ASSIGNMENT:
When a line in the data below includes "blue", pick it out and copy it.
(SOURCE MATERIAL begins)
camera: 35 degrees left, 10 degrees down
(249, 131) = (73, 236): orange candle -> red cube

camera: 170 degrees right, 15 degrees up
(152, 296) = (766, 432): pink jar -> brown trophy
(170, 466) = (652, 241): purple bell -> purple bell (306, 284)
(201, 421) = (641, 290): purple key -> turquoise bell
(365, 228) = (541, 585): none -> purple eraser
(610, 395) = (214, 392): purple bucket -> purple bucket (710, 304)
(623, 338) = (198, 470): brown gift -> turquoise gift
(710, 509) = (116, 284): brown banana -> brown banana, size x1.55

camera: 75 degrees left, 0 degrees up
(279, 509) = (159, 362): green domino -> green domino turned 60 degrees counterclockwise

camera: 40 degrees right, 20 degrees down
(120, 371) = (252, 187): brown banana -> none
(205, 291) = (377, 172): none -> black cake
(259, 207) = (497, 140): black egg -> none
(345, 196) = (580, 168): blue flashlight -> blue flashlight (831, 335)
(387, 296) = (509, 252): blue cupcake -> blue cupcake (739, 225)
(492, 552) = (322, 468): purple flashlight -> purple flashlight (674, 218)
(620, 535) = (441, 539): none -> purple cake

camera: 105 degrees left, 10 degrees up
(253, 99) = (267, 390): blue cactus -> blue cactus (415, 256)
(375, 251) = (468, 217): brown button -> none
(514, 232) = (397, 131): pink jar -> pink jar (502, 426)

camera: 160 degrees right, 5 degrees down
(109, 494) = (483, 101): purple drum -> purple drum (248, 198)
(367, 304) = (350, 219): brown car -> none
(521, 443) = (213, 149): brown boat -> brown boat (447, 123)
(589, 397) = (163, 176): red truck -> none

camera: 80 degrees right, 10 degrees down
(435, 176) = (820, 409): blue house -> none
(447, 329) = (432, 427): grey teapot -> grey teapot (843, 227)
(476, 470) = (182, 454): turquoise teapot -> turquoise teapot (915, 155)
(SOURCE MATERIAL ends)
REPLY TO THE EXERCISE:
(345, 196) = (580, 168): blue flashlight -> blue flashlight (831, 335)
(387, 296) = (509, 252): blue cupcake -> blue cupcake (739, 225)
(253, 99) = (267, 390): blue cactus -> blue cactus (415, 256)
(435, 176) = (820, 409): blue house -> none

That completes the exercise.